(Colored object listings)
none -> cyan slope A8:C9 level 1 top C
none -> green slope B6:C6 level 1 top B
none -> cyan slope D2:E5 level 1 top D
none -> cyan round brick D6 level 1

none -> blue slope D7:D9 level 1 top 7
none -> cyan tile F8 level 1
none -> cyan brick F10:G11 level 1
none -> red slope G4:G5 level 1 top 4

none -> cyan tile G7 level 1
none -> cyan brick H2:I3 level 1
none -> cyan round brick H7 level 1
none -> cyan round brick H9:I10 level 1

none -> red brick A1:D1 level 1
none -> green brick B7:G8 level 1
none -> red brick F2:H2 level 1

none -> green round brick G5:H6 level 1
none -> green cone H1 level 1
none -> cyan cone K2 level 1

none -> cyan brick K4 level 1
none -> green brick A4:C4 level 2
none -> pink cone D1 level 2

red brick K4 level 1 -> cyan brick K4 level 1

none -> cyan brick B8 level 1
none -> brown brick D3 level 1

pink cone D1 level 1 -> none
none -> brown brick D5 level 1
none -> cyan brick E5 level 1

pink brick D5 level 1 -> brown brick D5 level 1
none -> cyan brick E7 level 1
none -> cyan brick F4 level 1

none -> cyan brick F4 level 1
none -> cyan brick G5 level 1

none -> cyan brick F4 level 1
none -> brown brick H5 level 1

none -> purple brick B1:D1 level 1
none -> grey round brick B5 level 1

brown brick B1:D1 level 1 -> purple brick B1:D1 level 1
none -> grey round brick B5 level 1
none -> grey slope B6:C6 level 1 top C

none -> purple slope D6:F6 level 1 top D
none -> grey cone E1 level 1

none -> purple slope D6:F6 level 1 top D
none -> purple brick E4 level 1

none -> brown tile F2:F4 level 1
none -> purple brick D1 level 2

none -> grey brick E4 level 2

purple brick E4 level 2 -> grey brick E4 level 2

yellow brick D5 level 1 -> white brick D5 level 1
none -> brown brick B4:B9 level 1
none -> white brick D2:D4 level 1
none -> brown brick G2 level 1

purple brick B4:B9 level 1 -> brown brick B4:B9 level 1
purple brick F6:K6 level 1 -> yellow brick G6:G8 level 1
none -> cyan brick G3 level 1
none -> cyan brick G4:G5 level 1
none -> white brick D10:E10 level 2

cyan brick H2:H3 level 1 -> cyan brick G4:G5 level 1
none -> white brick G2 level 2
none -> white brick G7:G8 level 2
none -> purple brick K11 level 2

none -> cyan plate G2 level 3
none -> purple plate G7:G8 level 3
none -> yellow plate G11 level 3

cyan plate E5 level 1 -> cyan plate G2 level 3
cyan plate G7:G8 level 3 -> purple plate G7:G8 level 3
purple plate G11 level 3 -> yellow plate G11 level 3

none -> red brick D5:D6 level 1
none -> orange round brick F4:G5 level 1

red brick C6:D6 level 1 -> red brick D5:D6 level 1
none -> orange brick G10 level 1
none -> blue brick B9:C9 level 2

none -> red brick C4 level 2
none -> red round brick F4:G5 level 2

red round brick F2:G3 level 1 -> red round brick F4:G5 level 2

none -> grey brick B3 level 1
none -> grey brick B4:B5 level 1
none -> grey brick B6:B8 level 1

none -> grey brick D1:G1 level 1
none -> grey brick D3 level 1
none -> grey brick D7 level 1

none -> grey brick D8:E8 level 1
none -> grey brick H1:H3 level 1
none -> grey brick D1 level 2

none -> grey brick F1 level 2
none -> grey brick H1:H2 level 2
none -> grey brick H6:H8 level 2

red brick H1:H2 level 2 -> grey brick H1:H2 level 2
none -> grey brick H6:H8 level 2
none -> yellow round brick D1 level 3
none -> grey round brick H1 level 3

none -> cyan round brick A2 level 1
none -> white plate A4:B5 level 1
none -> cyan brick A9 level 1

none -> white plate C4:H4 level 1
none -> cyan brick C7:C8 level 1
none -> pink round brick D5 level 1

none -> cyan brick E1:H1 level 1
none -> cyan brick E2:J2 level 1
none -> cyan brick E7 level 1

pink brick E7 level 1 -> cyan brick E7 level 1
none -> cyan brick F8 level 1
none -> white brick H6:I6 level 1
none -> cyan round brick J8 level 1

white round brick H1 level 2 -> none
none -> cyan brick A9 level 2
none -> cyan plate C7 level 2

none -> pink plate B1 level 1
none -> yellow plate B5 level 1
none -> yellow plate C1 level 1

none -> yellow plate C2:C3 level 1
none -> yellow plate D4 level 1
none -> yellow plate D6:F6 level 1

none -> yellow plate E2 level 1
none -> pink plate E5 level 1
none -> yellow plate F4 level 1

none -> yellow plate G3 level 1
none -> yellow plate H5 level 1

Task requirements
Please reproduce exactly the lines from the first one of the records above through the line containing "none -> brown brick D3 level 1", both included, and nothing else.

Answer to this exercise
none -> cyan slope A8:C9 level 1 top C
none -> green slope B6:C6 level 1 top B
none -> cyan slope D2:E5 level 1 top D
none -> cyan round brick D6 level 1

none -> blue slope D7:D9 level 1 top 7
none -> cyan tile F8 level 1
none -> cyan brick F10:G11 level 1
none -> red slope G4:G5 level 1 top 4

none -> cyan tile G7 level 1
none -> cyan brick H2:I3 level 1
none -> cyan round brick H7 level 1
none -> cyan round brick H9:I10 level 1

none -> red brick A1:D1 level 1
none -> green brick B7:G8 level 1
none -> red brick F2:H2 level 1

none -> green round brick G5:H6 level 1
none -> green cone H1 level 1
none -> cyan cone K2 level 1

none -> cyan brick K4 level 1
none -> green brick A4:C4 level 2
none -> pink cone D1 level 2

red brick K4 level 1 -> cyan brick K4 level 1

none -> cyan brick B8 level 1
none -> brown brick D3 level 1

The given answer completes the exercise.